[Dataset records — start]

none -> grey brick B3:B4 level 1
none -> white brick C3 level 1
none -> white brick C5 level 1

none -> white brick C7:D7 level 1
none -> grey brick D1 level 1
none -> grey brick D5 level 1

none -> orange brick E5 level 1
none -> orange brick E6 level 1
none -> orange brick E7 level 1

[Dataset records — finish]

Task objective
Write the records out again, character for character.

Problem solution
none -> grey brick B3:B4 level 1
none -> white brick C3 level 1
none -> white brick C5 level 1

none -> white brick C7:D7 level 1
none -> grey brick D1 level 1
none -> grey brick D5 level 1

none -> orange brick E5 level 1
none -> orange brick E6 level 1
none -> orange brick E7 level 1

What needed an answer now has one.